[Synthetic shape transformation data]
—————
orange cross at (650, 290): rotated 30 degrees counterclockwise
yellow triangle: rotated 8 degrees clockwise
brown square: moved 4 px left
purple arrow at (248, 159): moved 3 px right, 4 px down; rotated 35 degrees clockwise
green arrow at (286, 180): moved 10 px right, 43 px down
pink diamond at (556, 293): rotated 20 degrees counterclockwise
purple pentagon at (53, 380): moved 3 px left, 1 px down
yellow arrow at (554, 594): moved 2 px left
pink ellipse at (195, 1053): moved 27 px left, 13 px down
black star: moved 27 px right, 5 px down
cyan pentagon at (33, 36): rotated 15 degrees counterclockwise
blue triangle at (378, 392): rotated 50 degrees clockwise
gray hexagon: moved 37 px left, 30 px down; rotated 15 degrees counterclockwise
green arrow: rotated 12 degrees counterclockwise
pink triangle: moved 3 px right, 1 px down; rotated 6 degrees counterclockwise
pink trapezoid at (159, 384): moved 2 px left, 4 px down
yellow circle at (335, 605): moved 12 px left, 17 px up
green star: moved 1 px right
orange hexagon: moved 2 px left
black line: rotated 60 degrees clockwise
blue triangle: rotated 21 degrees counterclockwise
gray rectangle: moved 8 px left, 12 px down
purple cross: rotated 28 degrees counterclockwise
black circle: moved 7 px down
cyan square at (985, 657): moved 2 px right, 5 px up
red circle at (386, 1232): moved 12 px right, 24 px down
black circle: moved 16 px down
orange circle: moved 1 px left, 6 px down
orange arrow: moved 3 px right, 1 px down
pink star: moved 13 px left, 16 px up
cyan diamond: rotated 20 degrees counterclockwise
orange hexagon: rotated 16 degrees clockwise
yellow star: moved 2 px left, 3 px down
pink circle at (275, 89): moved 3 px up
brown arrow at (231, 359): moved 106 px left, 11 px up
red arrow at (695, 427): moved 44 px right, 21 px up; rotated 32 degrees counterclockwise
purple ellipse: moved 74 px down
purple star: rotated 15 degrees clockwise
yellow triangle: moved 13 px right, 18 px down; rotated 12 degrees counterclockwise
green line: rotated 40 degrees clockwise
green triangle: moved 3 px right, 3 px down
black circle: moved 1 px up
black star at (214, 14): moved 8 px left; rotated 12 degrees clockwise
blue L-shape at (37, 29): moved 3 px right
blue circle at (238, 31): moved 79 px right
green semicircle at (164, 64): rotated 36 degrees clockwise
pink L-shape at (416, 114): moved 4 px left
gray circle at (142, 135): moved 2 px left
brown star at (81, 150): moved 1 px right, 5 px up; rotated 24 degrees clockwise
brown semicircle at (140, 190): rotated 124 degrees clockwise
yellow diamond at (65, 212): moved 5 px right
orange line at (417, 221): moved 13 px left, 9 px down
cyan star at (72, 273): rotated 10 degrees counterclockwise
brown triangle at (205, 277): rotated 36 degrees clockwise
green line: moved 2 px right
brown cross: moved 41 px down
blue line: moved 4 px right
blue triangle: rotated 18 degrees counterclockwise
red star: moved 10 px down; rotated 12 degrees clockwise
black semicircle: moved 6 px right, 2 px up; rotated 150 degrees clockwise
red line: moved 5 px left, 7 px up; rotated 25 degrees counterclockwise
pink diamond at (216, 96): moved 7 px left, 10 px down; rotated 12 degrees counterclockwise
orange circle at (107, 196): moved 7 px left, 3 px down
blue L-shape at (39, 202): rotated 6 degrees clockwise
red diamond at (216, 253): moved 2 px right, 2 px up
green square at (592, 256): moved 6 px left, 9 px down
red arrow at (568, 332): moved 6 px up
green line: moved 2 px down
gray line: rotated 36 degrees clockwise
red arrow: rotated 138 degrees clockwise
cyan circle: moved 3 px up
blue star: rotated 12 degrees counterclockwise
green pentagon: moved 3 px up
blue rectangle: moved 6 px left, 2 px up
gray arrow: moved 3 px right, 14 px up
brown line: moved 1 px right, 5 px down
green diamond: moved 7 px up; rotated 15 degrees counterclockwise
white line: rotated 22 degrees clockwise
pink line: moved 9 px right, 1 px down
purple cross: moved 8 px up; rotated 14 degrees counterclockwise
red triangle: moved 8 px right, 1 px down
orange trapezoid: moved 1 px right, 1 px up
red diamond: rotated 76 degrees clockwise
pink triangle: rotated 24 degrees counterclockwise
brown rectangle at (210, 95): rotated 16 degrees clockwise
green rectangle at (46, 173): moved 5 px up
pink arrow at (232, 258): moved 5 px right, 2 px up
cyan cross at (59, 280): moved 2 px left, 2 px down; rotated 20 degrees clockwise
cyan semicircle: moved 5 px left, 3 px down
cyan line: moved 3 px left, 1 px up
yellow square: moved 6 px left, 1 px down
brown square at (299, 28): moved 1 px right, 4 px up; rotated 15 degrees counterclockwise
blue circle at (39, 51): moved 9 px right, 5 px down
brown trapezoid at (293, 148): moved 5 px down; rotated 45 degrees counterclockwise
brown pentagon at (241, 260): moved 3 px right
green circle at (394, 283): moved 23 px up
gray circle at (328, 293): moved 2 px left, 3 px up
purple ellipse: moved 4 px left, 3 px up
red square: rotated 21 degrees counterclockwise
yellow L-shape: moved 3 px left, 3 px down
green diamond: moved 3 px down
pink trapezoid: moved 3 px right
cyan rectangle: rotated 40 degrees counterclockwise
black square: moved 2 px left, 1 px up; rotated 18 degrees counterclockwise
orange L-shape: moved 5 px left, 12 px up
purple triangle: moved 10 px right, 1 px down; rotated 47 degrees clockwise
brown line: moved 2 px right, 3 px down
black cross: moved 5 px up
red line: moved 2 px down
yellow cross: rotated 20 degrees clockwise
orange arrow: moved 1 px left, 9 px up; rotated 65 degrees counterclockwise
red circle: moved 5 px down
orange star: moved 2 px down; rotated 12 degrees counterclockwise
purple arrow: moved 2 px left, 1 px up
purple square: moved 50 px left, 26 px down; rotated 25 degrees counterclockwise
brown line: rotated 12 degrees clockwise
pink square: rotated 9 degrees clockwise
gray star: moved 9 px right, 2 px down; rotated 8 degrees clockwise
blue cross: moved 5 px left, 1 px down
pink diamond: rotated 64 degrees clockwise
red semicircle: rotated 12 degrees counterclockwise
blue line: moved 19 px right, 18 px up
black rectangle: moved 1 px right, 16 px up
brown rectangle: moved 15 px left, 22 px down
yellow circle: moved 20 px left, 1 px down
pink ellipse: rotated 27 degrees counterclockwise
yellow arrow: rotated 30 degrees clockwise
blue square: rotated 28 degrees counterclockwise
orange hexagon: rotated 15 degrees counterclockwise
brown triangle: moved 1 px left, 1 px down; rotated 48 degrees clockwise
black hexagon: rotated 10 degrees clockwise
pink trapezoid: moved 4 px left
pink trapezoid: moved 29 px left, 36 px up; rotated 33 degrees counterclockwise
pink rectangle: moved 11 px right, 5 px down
—————
Transcribe every entry exactly.

Answer below:
orange cross at (650, 290): rotated 30 degrees counterclockwise
yellow triangle: rotated 8 degrees clockwise
brown square: moved 4 px left
purple arrow at (248, 159): moved 3 px right, 4 px down; rotated 35 degrees clockwise
green arrow at (286, 180): moved 10 px right, 43 px down
pink diamond at (556, 293): rotated 20 degrees counterclockwise
purple pentagon at (53, 380): moved 3 px left, 1 px down
yellow arrow at (554, 594): moved 2 px left
pink ellipse at (195, 1053): moved 27 px left, 13 px down
black star: moved 27 px right, 5 px down
cyan pentagon at (33, 36): rotated 15 degrees counterclockwise
blue triangle at (378, 392): rotated 50 degrees clockwise
gray hexagon: moved 37 px left, 30 px down; rotated 15 degrees counterclockwise
green arrow: rotated 12 degrees counterclockwise
pink triangle: moved 3 px right, 1 px down; rotated 6 degrees counterclockwise
pink trapezoid at (159, 384): moved 2 px left, 4 px down
yellow circle at (335, 605): moved 12 px left, 17 px up
green star: moved 1 px right
orange hexagon: moved 2 px left
black line: rotated 60 degrees clockwise
blue triangle: rotated 21 degrees counterclockwise
gray rectangle: moved 8 px left, 12 px down
purple cross: rotated 28 degrees counterclockwise
black circle: moved 7 px down
cyan square at (985, 657): moved 2 px right, 5 px up
red circle at (386, 1232): moved 12 px right, 24 px down
black circle: moved 16 px down
orange circle: moved 1 px left, 6 px down
orange arrow: moved 3 px right, 1 px down
pink star: moved 13 px left, 16 px up
cyan diamond: rotated 20 degrees counterclockwise
orange hexagon: rotated 16 degrees clockwise
yellow star: moved 2 px left, 3 px down
pink circle at (275, 89): moved 3 px up
brown arrow at (231, 359): moved 106 px left, 11 px up
red arrow at (695, 427): moved 44 px right, 21 px up; rotated 32 degrees counterclockwise
purple ellipse: moved 74 px down
purple star: rotated 15 degrees clockwise
yellow triangle: moved 13 px right, 18 px down; rotated 12 degrees counterclockwise
green line: rotated 40 degrees clockwise
green triangle: moved 3 px right, 3 px down
black circle: moved 1 px up
black star at (214, 14): moved 8 px left; rotated 12 degrees clockwise
blue L-shape at (37, 29): moved 3 px right
blue circle at (238, 31): moved 79 px right
green semicircle at (164, 64): rotated 36 degrees clockwise
pink L-shape at (416, 114): moved 4 px left
gray circle at (142, 135): moved 2 px left
brown star at (81, 150): moved 1 px right, 5 px up; rotated 24 degrees clockwise
brown semicircle at (140, 190): rotated 124 degrees clockwise
yellow diamond at (65, 212): moved 5 px right
orange line at (417, 221): moved 13 px left, 9 px down
cyan star at (72, 273): rotated 10 degrees counterclockwise
brown triangle at (205, 277): rotated 36 degrees clockwise
green line: moved 2 px right
brown cross: moved 41 px down
blue line: moved 4 px right
blue triangle: rotated 18 degrees counterclockwise
red star: moved 10 px down; rotated 12 degrees clockwise
black semicircle: moved 6 px right, 2 px up; rotated 150 degrees clockwise
red line: moved 5 px left, 7 px up; rotated 25 degrees counterclockwise
pink diamond at (216, 96): moved 7 px left, 10 px down; rotated 12 degrees counterclockwise
orange circle at (107, 196): moved 7 px left, 3 px down
blue L-shape at (39, 202): rotated 6 degrees clockwise
red diamond at (216, 253): moved 2 px right, 2 px up
green square at (592, 256): moved 6 px left, 9 px down
red arrow at (568, 332): moved 6 px up
green line: moved 2 px down
gray line: rotated 36 degrees clockwise
red arrow: rotated 138 degrees clockwise
cyan circle: moved 3 px up
blue star: rotated 12 degrees counterclockwise
green pentagon: moved 3 px up
blue rectangle: moved 6 px left, 2 px up
gray arrow: moved 3 px right, 14 px up
brown line: moved 1 px right, 5 px down
green diamond: moved 7 px up; rotated 15 degrees counterclockwise
white line: rotated 22 degrees clockwise
pink line: moved 9 px right, 1 px down
purple cross: moved 8 px up; rotated 14 degrees counterclockwise
red triangle: moved 8 px right, 1 px down
orange trapezoid: moved 1 px right, 1 px up
red diamond: rotated 76 degrees clockwise
pink triangle: rotated 24 degrees counterclockwise
brown rectangle at (210, 95): rotated 16 degrees clockwise
green rectangle at (46, 173): moved 5 px up
pink arrow at (232, 258): moved 5 px right, 2 px up
cyan cross at (59, 280): moved 2 px left, 2 px down; rotated 20 degrees clockwise
cyan semicircle: moved 5 px left, 3 px down
cyan line: moved 3 px left, 1 px up
yellow square: moved 6 px left, 1 px down
brown square at (299, 28): moved 1 px right, 4 px up; rotated 15 degrees counterclockwise
blue circle at (39, 51): moved 9 px right, 5 px down
brown trapezoid at (293, 148): moved 5 px down; rotated 45 degrees counterclockwise
brown pentagon at (241, 260): moved 3 px right
green circle at (394, 283): moved 23 px up
gray circle at (328, 293): moved 2 px left, 3 px up
purple ellipse: moved 4 px left, 3 px up
red square: rotated 21 degrees counterclockwise
yellow L-shape: moved 3 px left, 3 px down
green diamond: moved 3 px down
pink trapezoid: moved 3 px right
cyan rectangle: rotated 40 degrees counterclockwise
black square: moved 2 px left, 1 px up; rotated 18 degrees counterclockwise
orange L-shape: moved 5 px left, 12 px up
purple triangle: moved 10 px right, 1 px down; rotated 47 degrees clockwise
brown line: moved 2 px right, 3 px down
black cross: moved 5 px up
red line: moved 2 px down
yellow cross: rotated 20 degrees clockwise
orange arrow: moved 1 px left, 9 px up; rotated 65 degrees counterclockwise
red circle: moved 5 px down
orange star: moved 2 px down; rotated 12 degrees counterclockwise
purple arrow: moved 2 px left, 1 px up
purple square: moved 50 px left, 26 px down; rotated 25 degrees counterclockwise
brown line: rotated 12 degrees clockwise
pink square: rotated 9 degrees clockwise
gray star: moved 9 px right, 2 px down; rotated 8 degrees clockwise
blue cross: moved 5 px left, 1 px down
pink diamond: rotated 64 degrees clockwise
red semicircle: rotated 12 degrees counterclockwise
blue line: moved 19 px right, 18 px up
black rectangle: moved 1 px right, 16 px up
brown rectangle: moved 15 px left, 22 px down
yellow circle: moved 20 px left, 1 px down
pink ellipse: rotated 27 degrees counterclockwise
yellow arrow: rotated 30 degrees clockwise
blue square: rotated 28 degrees counterclockwise
orange hexagon: rotated 15 degrees counterclockwise
brown triangle: moved 1 px left, 1 px down; rotated 48 degrees clockwise
black hexagon: rotated 10 degrees clockwise
pink trapezoid: moved 4 px left
pink trapezoid: moved 29 px left, 36 px up; rotated 33 degrees counterclockwise
pink rectangle: moved 11 px right, 5 px down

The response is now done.